Problem to work on:
Recast the records below, from their start through the line that contains "11: (714, 420)", as a Markdown table with the columns Row and Line. Number each line in order, skip blank lines, and leave the pictures out of the table.

Material to process:
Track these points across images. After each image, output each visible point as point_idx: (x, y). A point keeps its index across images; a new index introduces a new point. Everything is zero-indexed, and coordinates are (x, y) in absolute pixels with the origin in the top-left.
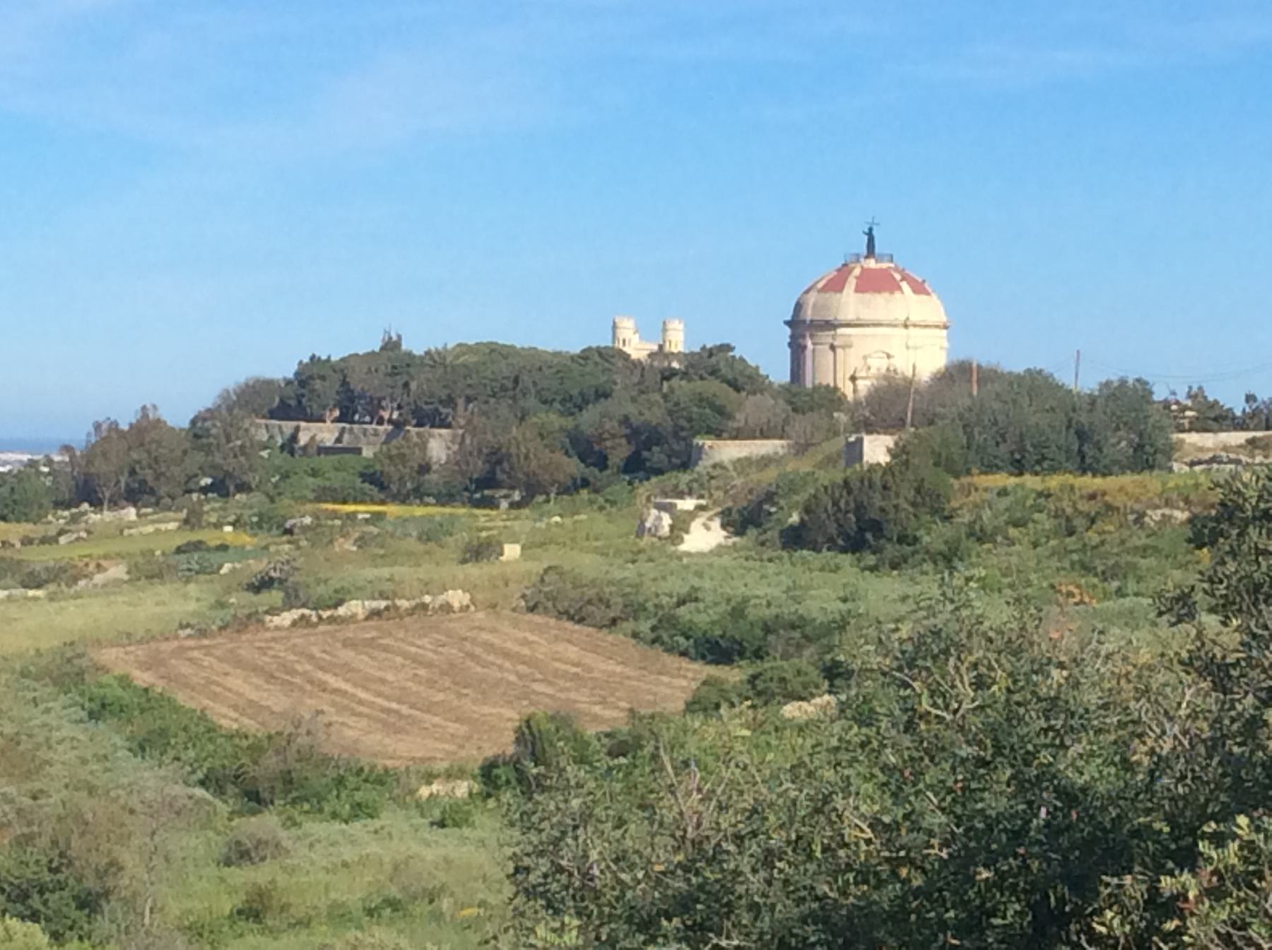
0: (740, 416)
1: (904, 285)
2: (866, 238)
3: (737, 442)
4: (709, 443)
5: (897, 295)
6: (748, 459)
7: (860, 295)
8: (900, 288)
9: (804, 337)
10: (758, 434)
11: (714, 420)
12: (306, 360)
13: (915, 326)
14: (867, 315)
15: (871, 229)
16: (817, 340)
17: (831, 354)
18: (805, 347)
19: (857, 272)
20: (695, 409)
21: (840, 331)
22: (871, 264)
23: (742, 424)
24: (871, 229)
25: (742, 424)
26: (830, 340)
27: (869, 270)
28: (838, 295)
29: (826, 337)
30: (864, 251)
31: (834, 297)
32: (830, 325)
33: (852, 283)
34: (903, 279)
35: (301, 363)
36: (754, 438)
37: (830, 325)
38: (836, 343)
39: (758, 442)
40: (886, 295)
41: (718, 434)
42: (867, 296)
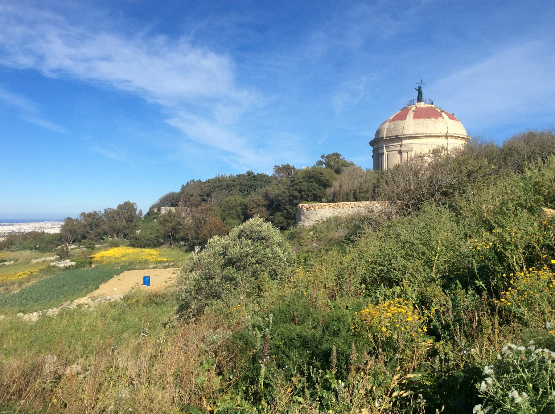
0: (336, 184)
1: (443, 114)
2: (416, 93)
3: (332, 204)
4: (306, 205)
5: (440, 119)
6: (336, 219)
7: (415, 120)
8: (441, 116)
9: (382, 148)
10: (351, 196)
11: (318, 192)
12: (185, 184)
13: (452, 136)
14: (421, 131)
15: (420, 88)
16: (390, 149)
17: (399, 156)
18: (383, 154)
19: (414, 108)
20: (306, 183)
21: (404, 142)
22: (422, 105)
23: (338, 189)
24: (420, 88)
25: (338, 189)
26: (398, 148)
27: (421, 108)
28: (403, 121)
29: (396, 146)
30: (416, 97)
31: (400, 123)
32: (398, 139)
33: (411, 114)
34: (442, 111)
35: (183, 185)
36: (347, 200)
37: (398, 139)
38: (402, 149)
39: (351, 204)
40: (433, 119)
41: (317, 198)
42: (422, 120)
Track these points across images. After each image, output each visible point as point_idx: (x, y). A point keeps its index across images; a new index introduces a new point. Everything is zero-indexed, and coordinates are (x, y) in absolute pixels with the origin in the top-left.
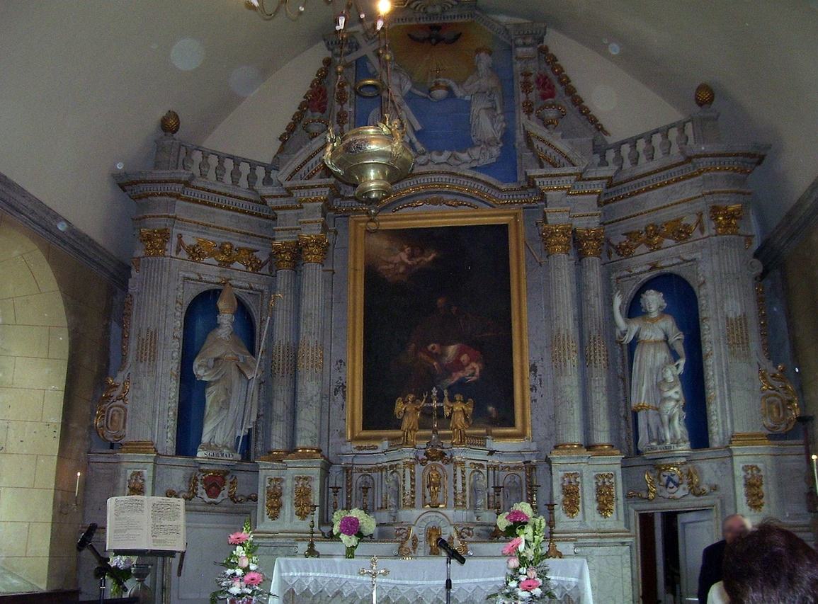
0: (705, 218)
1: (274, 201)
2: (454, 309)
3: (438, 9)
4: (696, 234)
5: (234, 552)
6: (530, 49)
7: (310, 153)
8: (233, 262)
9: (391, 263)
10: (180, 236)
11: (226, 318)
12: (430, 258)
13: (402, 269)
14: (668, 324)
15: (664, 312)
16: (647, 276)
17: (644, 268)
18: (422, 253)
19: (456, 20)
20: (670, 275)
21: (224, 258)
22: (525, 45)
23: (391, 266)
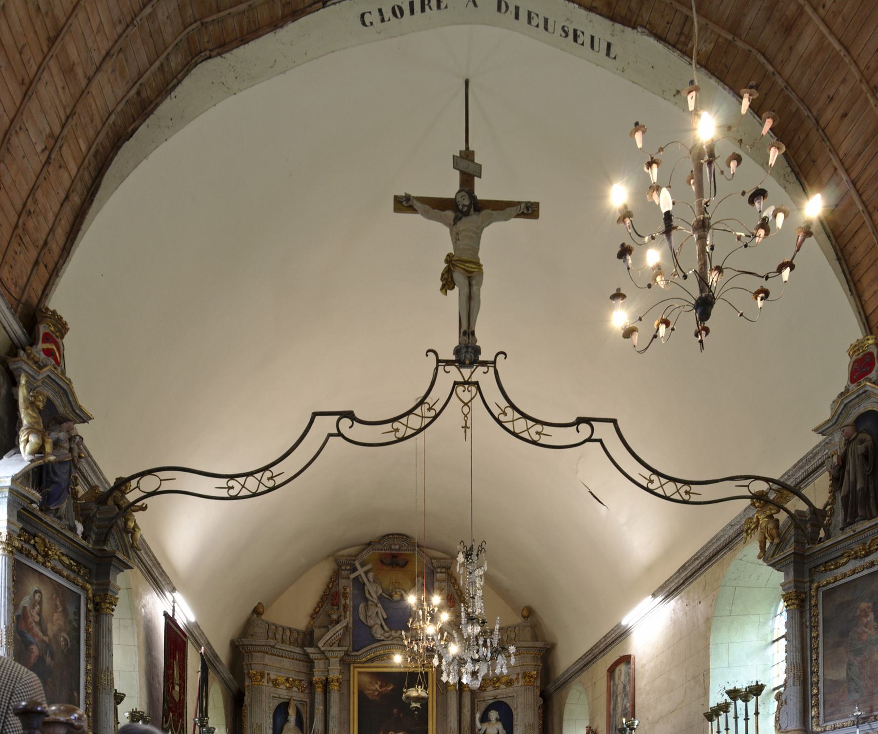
0: (520, 676)
1: (314, 655)
2: (401, 715)
3: (397, 547)
4: (515, 684)
5: (856, 696)
6: (444, 575)
7: (335, 632)
8: (292, 688)
9: (371, 690)
10: (268, 674)
11: (292, 717)
12: (390, 688)
13: (376, 693)
14: (500, 726)
15: (497, 720)
16: (491, 701)
17: (491, 698)
18: (386, 686)
19: (405, 552)
20: (502, 702)
21: (288, 685)
22: (441, 572)
23: (371, 692)
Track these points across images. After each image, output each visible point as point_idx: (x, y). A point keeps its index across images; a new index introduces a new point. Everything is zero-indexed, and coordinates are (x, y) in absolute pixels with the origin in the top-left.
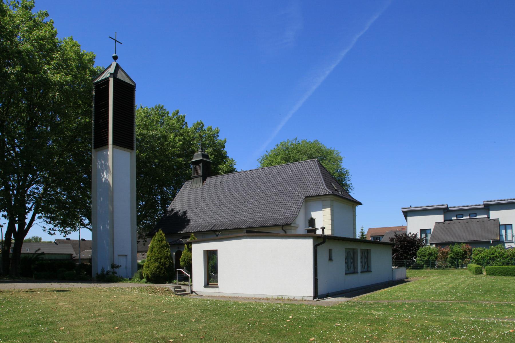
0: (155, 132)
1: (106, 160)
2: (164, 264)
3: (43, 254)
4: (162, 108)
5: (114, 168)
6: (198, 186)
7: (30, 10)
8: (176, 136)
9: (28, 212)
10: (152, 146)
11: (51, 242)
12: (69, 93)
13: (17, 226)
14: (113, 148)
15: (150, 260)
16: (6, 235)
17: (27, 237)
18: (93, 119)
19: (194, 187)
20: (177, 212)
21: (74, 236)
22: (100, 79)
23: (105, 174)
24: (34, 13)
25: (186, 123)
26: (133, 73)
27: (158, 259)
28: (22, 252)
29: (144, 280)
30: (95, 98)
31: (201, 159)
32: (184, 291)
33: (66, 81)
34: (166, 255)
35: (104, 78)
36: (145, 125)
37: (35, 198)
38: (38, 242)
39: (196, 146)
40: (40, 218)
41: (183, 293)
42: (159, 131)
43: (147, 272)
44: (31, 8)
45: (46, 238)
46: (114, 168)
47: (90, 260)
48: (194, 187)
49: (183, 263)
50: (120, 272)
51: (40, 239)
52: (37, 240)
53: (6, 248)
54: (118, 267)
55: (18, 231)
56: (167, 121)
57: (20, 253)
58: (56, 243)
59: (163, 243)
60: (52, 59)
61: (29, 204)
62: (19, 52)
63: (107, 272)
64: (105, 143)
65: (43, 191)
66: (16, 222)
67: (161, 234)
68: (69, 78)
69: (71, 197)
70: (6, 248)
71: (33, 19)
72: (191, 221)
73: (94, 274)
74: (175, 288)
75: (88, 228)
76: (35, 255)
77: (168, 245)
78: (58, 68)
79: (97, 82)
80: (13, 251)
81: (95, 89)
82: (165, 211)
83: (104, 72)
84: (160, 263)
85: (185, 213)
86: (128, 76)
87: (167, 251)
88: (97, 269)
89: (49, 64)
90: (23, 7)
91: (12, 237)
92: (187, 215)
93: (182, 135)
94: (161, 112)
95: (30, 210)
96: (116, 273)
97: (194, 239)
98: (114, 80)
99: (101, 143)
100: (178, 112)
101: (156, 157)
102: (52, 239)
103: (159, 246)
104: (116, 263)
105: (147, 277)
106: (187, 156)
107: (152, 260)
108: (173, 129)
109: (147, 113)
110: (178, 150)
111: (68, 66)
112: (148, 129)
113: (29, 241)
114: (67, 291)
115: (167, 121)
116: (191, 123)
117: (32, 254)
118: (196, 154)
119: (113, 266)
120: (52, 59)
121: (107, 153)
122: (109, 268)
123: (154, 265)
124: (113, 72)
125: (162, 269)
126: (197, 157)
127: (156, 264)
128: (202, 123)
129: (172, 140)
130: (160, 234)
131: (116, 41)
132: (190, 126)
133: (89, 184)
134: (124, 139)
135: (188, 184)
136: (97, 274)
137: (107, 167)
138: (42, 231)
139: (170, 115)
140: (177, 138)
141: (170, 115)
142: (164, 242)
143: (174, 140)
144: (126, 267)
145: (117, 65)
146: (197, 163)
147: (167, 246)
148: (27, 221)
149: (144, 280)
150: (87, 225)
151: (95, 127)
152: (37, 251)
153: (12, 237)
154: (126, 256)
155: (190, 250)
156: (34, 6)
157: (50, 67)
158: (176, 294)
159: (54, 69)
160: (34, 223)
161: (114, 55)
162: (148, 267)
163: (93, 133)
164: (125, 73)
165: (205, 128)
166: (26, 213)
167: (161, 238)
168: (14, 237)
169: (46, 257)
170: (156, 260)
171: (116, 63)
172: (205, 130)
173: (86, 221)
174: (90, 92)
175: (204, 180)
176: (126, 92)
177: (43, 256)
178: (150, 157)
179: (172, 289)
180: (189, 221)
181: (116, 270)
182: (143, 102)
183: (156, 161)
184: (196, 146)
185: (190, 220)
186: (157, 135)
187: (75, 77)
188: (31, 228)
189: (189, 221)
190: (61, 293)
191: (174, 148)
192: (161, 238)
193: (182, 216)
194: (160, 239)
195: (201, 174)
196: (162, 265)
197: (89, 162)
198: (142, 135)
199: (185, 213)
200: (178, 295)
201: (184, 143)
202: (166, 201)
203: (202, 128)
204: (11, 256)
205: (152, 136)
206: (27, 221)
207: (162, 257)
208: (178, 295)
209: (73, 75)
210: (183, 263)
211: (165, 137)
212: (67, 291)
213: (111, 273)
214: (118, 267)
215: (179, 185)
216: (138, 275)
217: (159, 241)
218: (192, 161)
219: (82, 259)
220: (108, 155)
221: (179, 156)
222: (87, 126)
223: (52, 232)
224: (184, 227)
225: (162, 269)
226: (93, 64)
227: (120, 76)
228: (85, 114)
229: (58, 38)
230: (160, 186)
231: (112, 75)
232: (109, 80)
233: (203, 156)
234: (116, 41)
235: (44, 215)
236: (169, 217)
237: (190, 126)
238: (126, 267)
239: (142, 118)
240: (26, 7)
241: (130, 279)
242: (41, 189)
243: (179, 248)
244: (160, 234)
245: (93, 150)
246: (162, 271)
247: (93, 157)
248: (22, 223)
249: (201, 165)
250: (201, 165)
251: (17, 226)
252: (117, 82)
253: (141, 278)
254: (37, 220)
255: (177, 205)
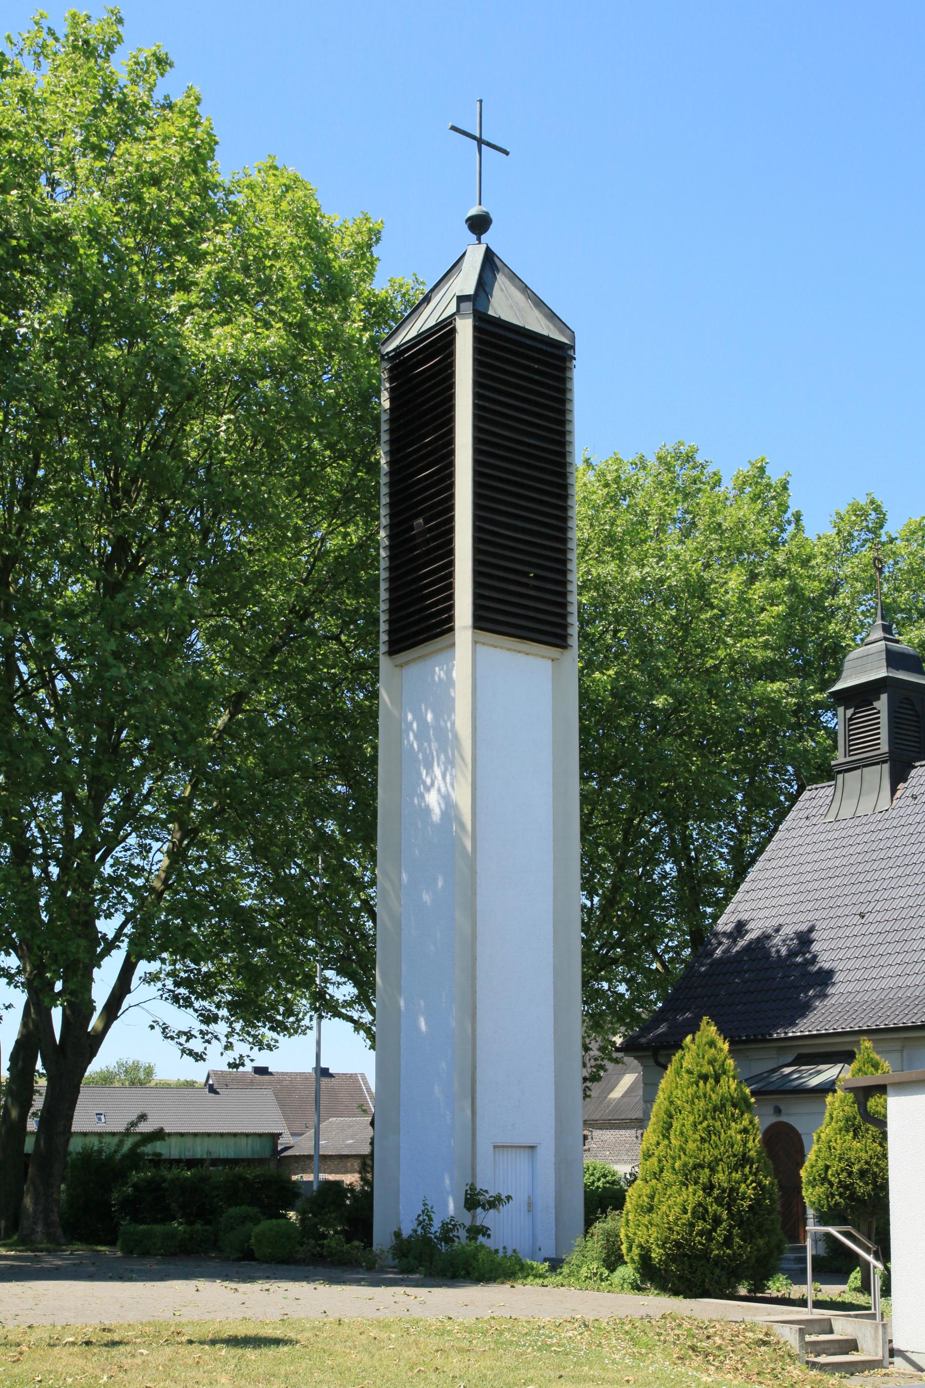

Problem solution:
| Row | Line |
|---|---|
| 1 | Track these points across images. After each image, output each visible point as point_idx: (x, y). A point keeps its index across images; a new index introduces a new point. Everything is zero-indexed, and coordinates are (x, y) in absolute pixels with the origin in the top-left. |
| 2 | 0: (740, 416) |
| 3 | 1: (904, 285) |
| 4 | 2: (866, 238) |
| 5 | 3: (737, 442) |
| 6 | 4: (709, 443) |
| 7 | 5: (897, 295) |
| 8 | 6: (748, 459) |
| 9 | 7: (860, 295) |
| 10 | 8: (900, 288) |
| 11 | 9: (804, 337) |
| 12 | 10: (758, 434) |
| 13 | 11: (714, 420) |